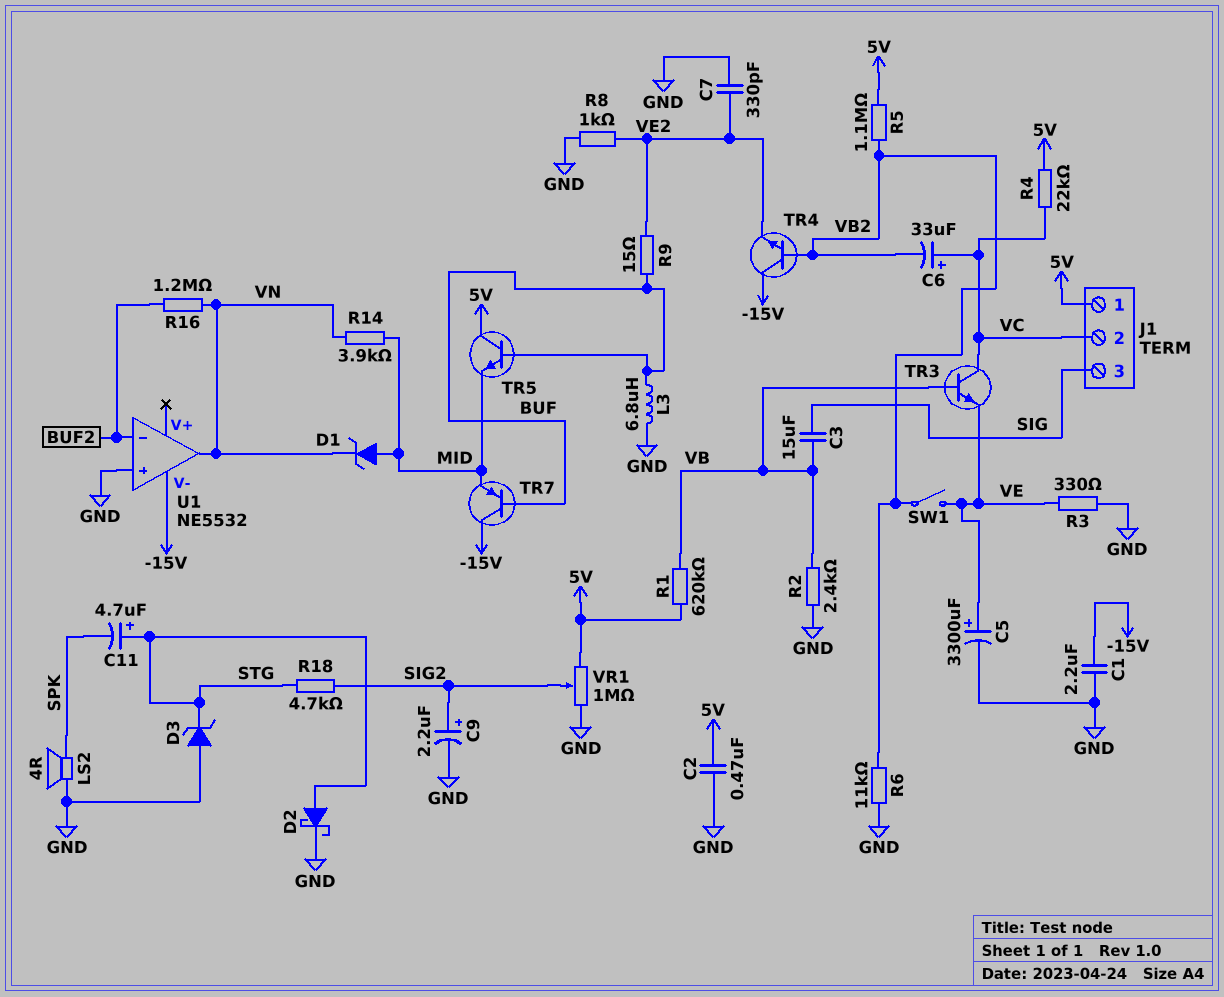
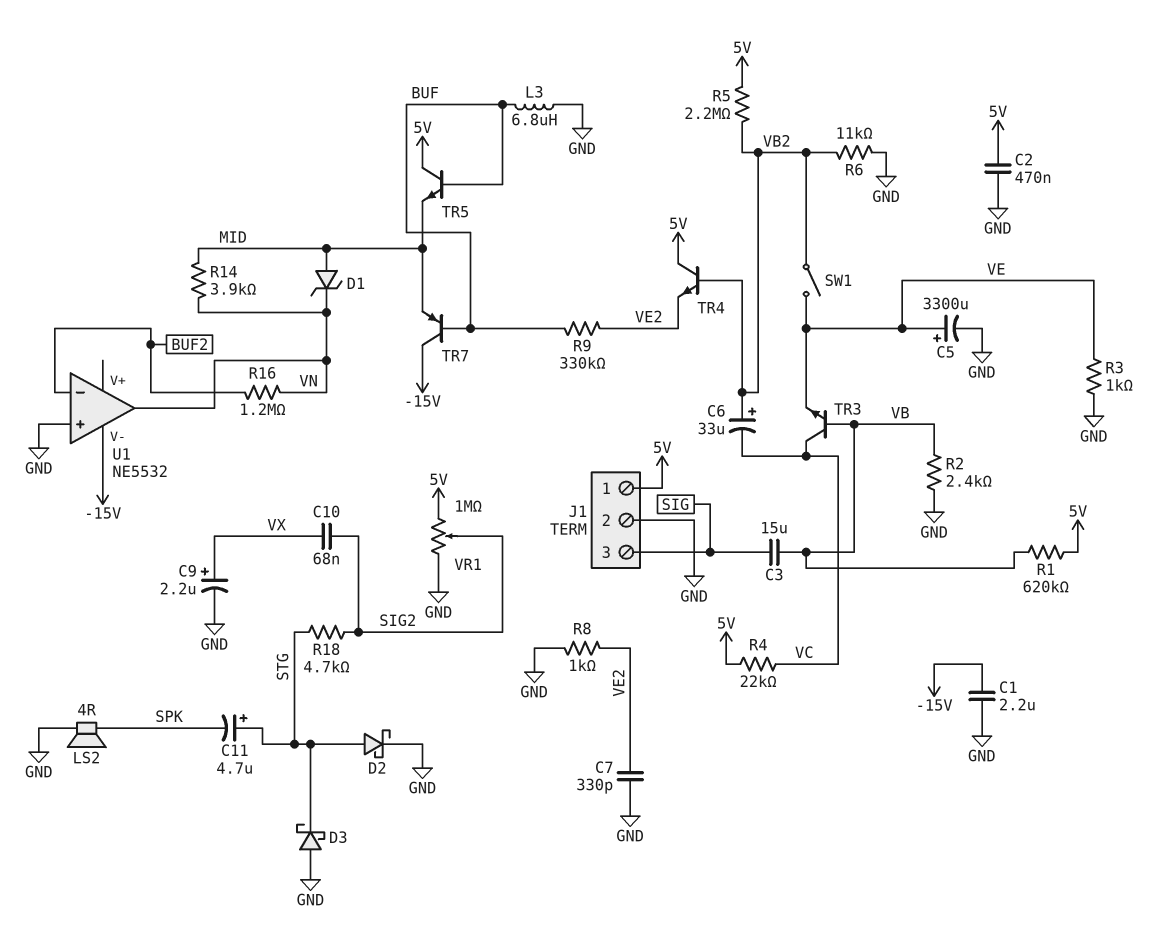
C6: 33uF (plus VC, minus VB2) -> 33uF (plus VB2, minus VC)
C9: 2.2uF (plus SIG2, minus GND) -> 2.2uF (plus VX, minus GND)
C10: none -> 68nF (SIG2, VX)
D3: zener (A GND, K STG) -> schottky (A GND, K STG)
J1 pin 2: VC -> GND
R3: 330 (GND, VE) -> 1k (GND, VE)
R5: 1.1M (5V, VB2) -> 2.2M (5V, VB2)
R9: 15 (BUF, VE2) -> 330k (BUF, VE2)
TR4: NPN (B VB2, C -15V, E VE2) -> NPN (B VB2, C 5V, E VE2)

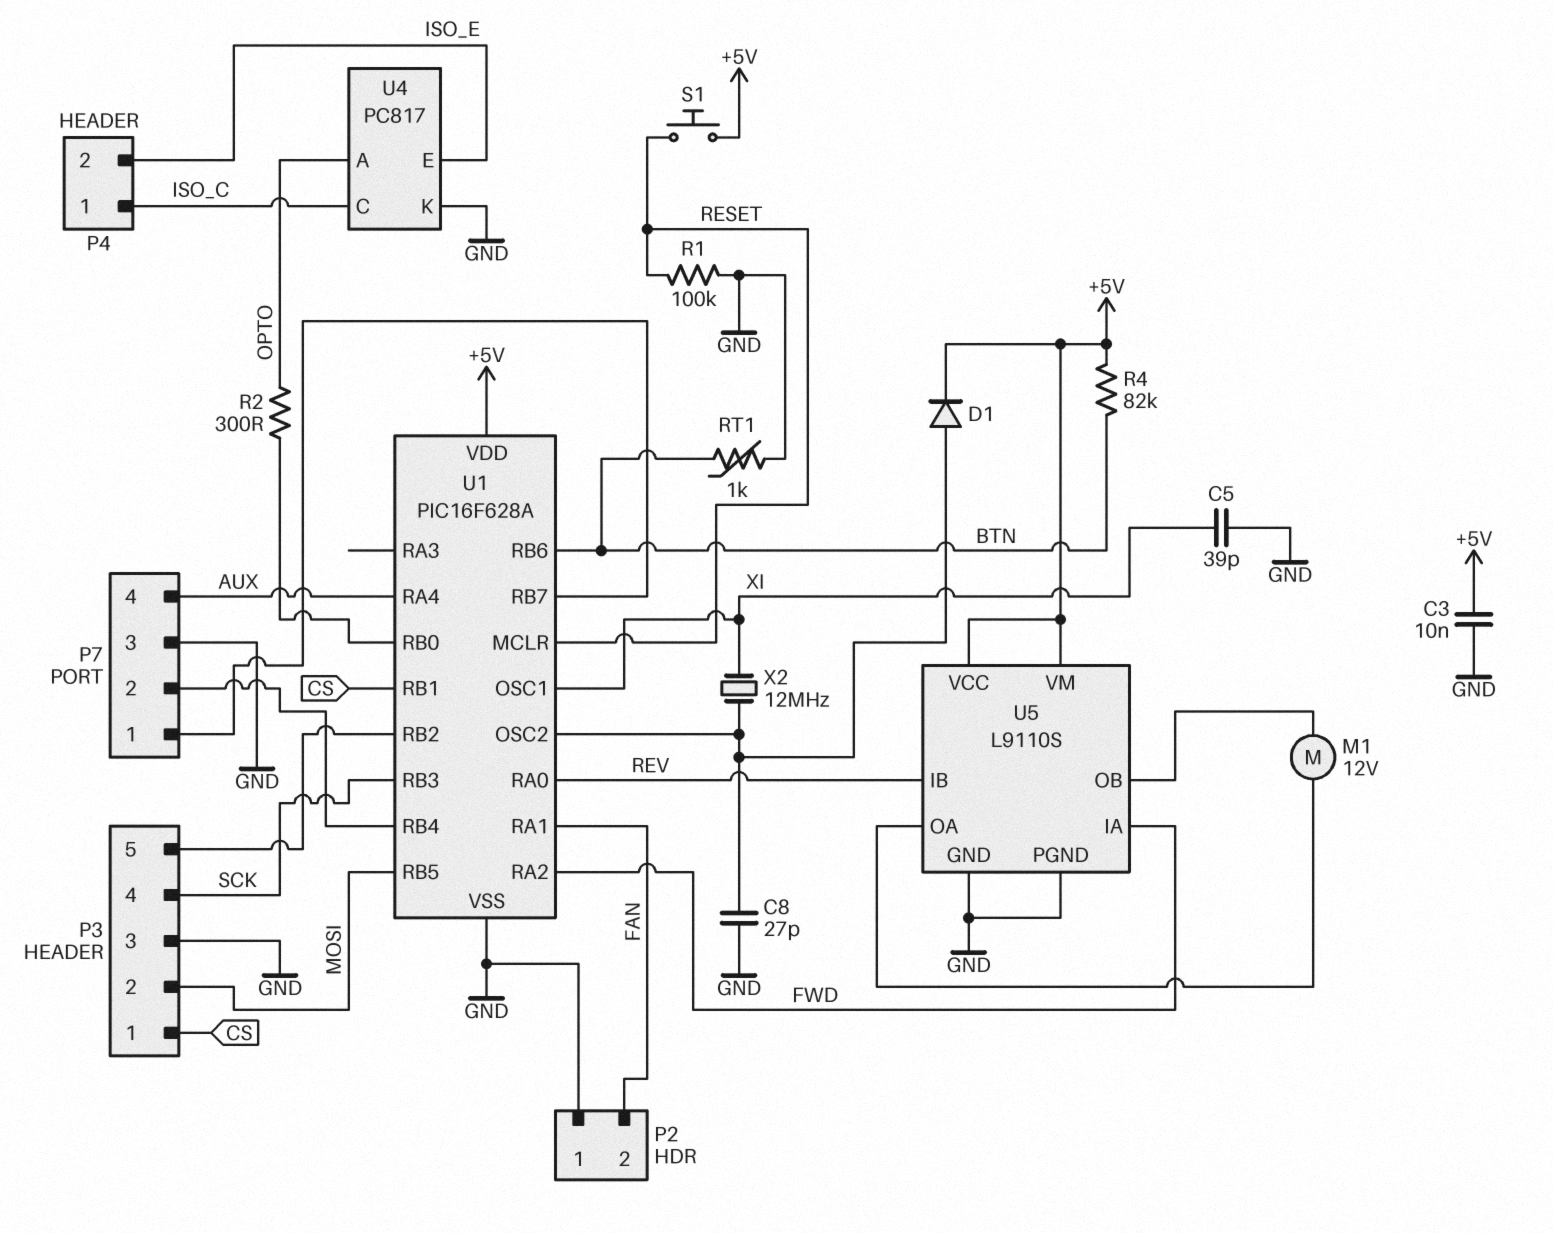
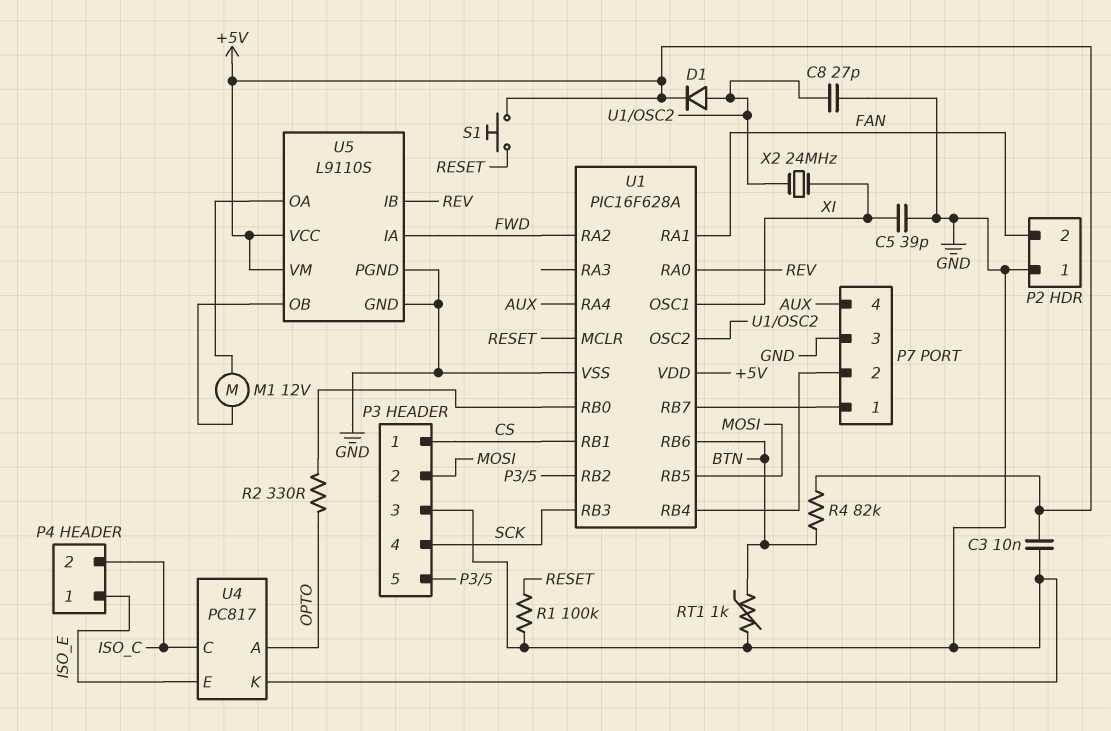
P4 pin 1: ISO_C -> ISO_E
P4 pin 2: ISO_E -> ISO_C
R2: 300 (OPTO, U1/RB0) -> 330 (OPTO, U1/RB0)
X2: 12MHz (U1/OSC2, XI) -> 24MHz (U1/OSC2, XI)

-=-=-=-=-

Exercise instructions | Of the entries above, print exactly those lines that run from the one containing "R9: 15 (BUF, VE2) -> 330k (BUF, VE2)" through the last line, excluding any pictures.

Result below |
R9: 15 (BUF, VE2) -> 330k (BUF, VE2)
TR4: NPN (B VB2, C -15V, E VE2) -> NPN (B VB2, C 5V, E VE2)

P4 pin 1: ISO_C -> ISO_E
P4 pin 2: ISO_E -> ISO_C
R2: 300 (OPTO, U1/RB0) -> 330 (OPTO, U1/RB0)
X2: 12MHz (U1/OSC2, XI) -> 24MHz (U1/OSC2, XI)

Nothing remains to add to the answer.